Before-and-after scene images:
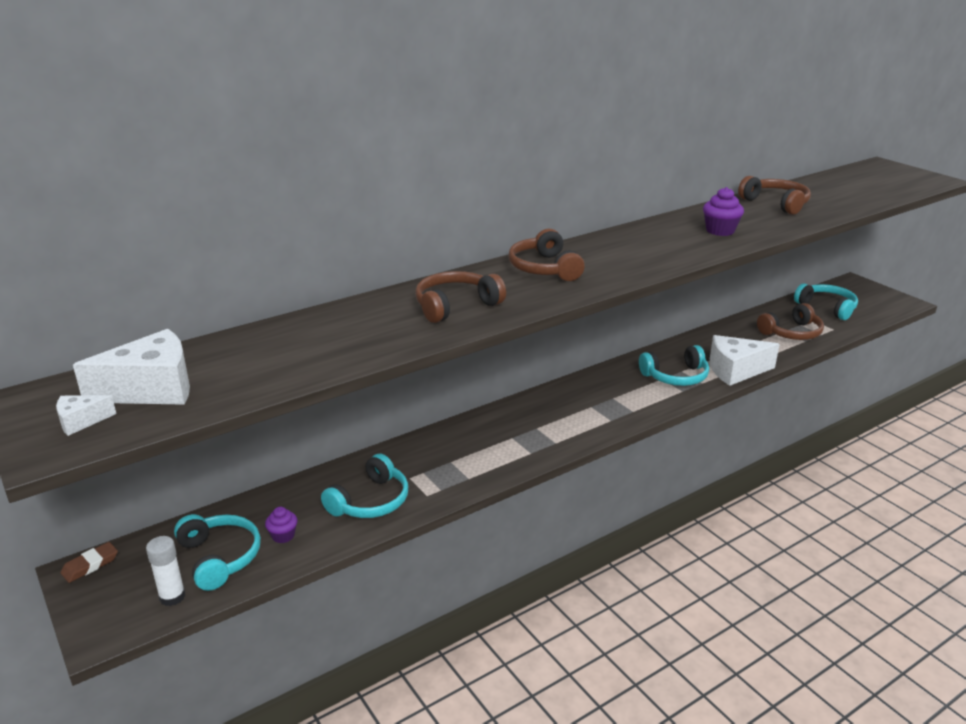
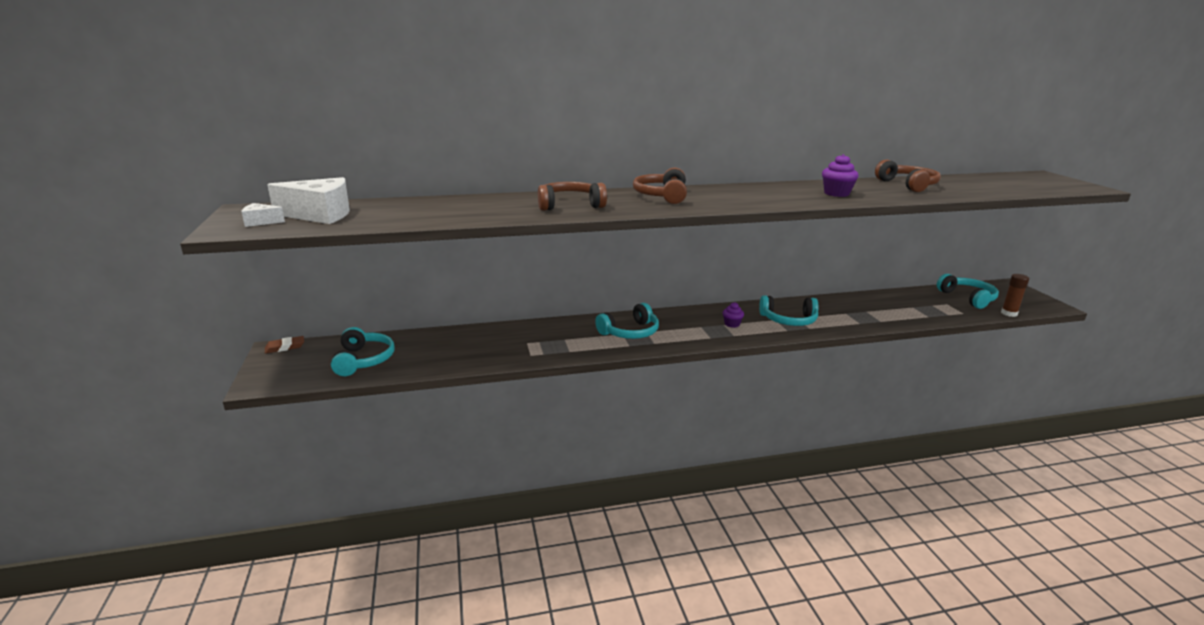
camera: 20 degrees right, 5 degrees down
(172, 597) = (317, 374): white glue stick -> none
(283, 536) = (413, 357): purple cupcake -> purple cupcake (732, 324)
(370, 501) = (488, 350): turquoise headphones -> turquoise headphones (630, 332)
(735, 370) = (846, 325): white cheese -> none
(792, 333) = (919, 309): brown headphones -> none
(873, 321) = (1009, 313): none -> brown glue stick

◆ WHAT TO WORK ON ◆
Only a number belongs in the answer: the number of lines in the preceding data that hold "glue".

◆ TASK ANSWER ◆
2